Repeat exactly the lines from the line containing "D2: none -> schottky SS34 (A U1/THR, K W6)" through the last line of the records below, inclusive, and nothing else.

(RECORDS Opens)

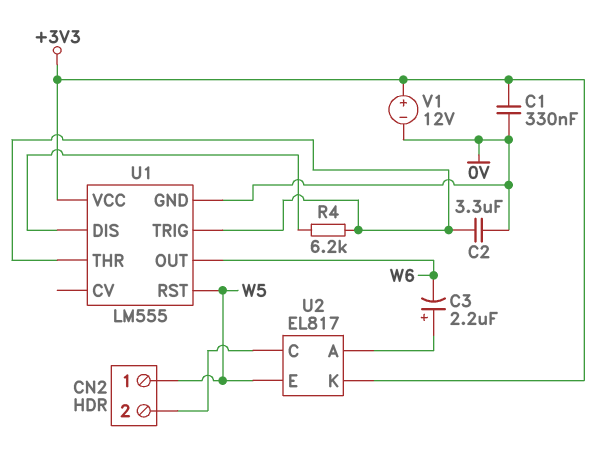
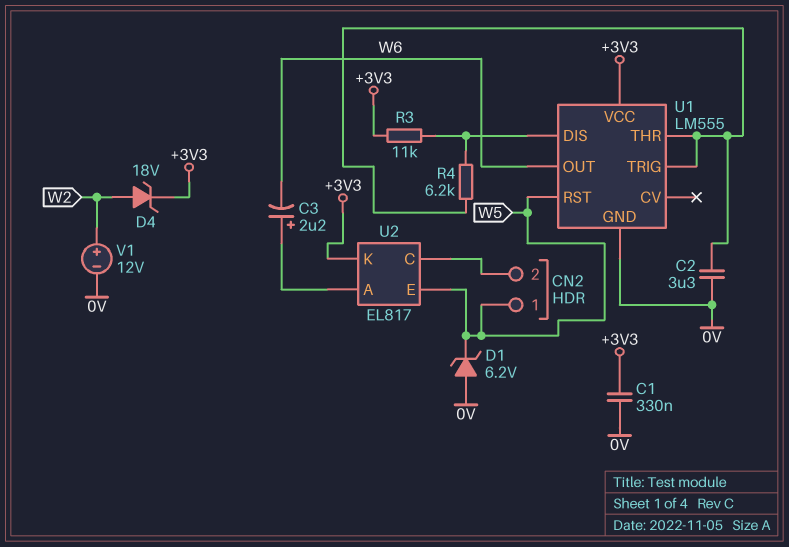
D1: none -> zener 6.2V (A 0V, K W5)
D4: none -> zener 18V (A W2, K +3V3)
R3: none -> 11k (+3V3, U1/DIS)
V1: 12V (plus +3V3, minus 0V) -> 12V (plus W2, minus 0V)

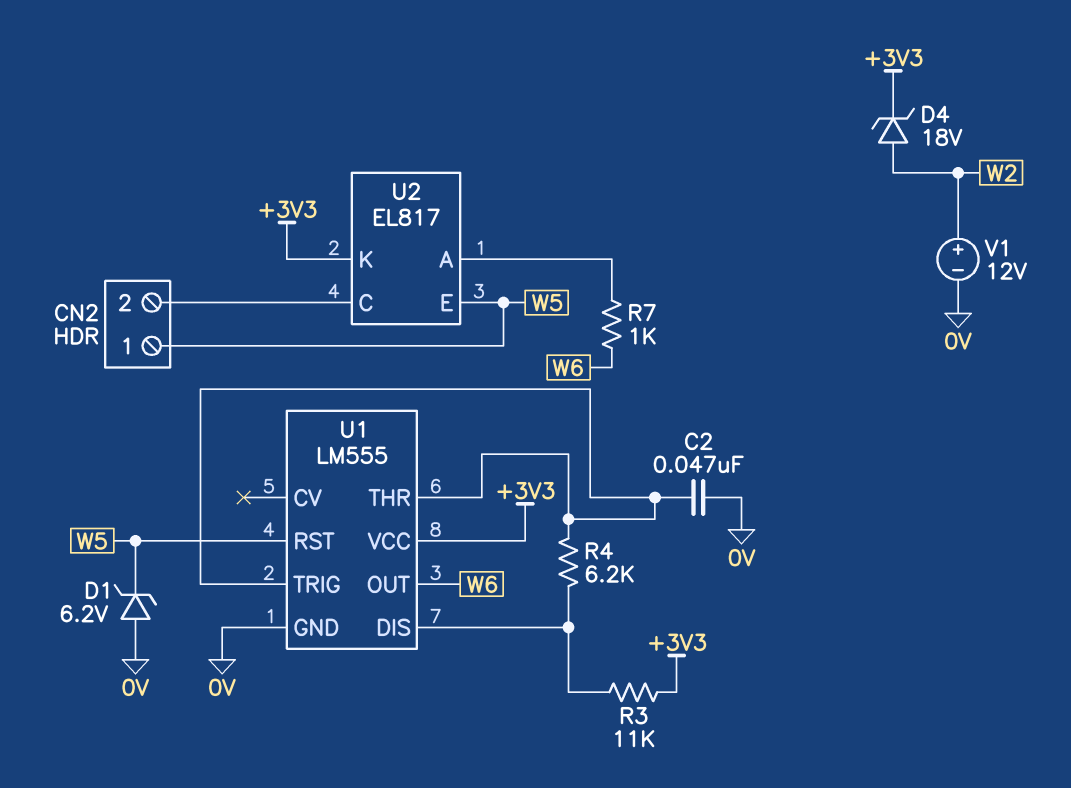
C1: 330nF (+3V3, 0V) -> none
C2: 3.3uF (0V, U1/THR) -> 47nF (0V, U1/THR)
C3: 2.2uF (plus U2/A, minus W6) -> none
R7: none -> 1k (U2/A, W6)

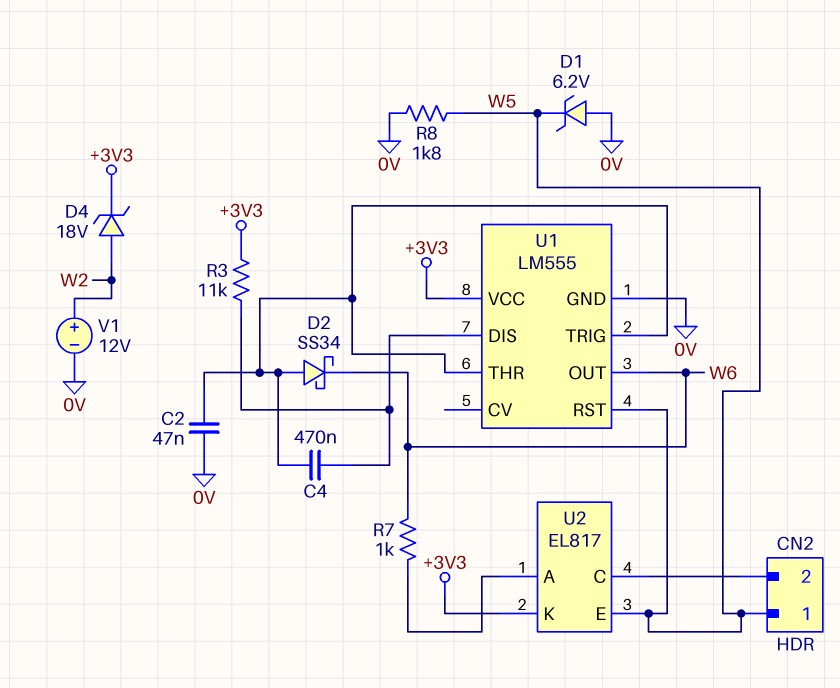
C4: none -> 470nF (U1/DIS, U1/THR)
D2: none -> schottky SS34 (A U1/THR, K W6)
R4: 6.2k (U1/DIS, U1/THR) -> none
R8: none -> 1.8k (0V, W5)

(RECORDS Closes)

_EXPECTED ANSWER_
D2: none -> schottky SS34 (A U1/THR, K W6)
R4: 6.2k (U1/DIS, U1/THR) -> none
R8: none -> 1.8k (0V, W5)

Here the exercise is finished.